▶ _Your goal_:
State how many lines of the material contain the string "italic", matching case exactly. Reply with the number only.

▶ _Data to use_:
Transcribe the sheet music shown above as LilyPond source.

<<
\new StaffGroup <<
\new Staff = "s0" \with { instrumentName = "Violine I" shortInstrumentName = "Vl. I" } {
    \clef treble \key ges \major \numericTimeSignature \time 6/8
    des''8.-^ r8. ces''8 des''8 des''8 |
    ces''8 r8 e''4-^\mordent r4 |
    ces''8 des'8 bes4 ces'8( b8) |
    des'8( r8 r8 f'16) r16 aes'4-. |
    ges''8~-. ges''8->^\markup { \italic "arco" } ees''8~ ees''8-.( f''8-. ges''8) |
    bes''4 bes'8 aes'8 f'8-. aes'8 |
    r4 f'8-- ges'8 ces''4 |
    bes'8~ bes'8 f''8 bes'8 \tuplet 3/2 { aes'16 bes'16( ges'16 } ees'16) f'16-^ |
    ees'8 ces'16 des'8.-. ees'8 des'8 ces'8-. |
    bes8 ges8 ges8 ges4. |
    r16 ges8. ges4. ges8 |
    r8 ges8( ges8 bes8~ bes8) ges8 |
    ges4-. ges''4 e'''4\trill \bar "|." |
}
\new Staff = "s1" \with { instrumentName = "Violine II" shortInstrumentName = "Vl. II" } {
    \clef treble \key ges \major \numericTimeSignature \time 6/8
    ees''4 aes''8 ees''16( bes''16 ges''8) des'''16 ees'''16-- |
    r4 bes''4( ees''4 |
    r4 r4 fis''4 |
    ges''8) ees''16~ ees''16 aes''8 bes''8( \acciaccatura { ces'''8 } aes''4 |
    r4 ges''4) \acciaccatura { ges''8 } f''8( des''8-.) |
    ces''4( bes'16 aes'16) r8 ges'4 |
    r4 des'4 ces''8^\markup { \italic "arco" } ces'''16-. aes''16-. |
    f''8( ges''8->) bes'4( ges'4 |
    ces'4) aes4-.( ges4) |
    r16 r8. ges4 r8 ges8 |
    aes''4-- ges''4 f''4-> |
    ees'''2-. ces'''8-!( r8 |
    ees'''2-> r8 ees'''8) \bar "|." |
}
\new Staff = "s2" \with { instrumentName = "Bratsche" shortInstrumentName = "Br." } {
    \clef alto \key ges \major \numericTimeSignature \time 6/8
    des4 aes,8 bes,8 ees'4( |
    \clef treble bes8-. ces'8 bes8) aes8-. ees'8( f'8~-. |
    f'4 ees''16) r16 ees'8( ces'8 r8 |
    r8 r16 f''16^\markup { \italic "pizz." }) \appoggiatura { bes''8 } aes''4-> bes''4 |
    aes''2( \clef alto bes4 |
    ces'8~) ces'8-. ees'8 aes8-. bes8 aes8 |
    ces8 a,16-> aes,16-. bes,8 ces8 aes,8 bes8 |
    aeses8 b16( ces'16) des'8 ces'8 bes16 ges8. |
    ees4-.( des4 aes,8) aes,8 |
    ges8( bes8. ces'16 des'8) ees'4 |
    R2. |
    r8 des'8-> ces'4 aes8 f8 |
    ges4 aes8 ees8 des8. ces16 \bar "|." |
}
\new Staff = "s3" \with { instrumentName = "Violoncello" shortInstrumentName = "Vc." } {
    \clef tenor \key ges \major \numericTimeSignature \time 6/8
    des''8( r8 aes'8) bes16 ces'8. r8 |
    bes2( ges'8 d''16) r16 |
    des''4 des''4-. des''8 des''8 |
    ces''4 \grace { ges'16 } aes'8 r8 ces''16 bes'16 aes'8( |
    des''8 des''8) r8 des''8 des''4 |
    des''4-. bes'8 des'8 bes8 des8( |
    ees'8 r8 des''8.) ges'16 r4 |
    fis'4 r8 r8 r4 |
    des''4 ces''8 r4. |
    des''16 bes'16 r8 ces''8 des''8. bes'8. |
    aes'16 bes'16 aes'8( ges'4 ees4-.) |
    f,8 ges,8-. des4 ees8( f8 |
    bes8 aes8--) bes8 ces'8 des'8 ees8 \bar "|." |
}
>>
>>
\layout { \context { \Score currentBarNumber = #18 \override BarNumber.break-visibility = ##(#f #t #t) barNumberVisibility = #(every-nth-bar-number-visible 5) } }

▶ _Solution to the problem_:
3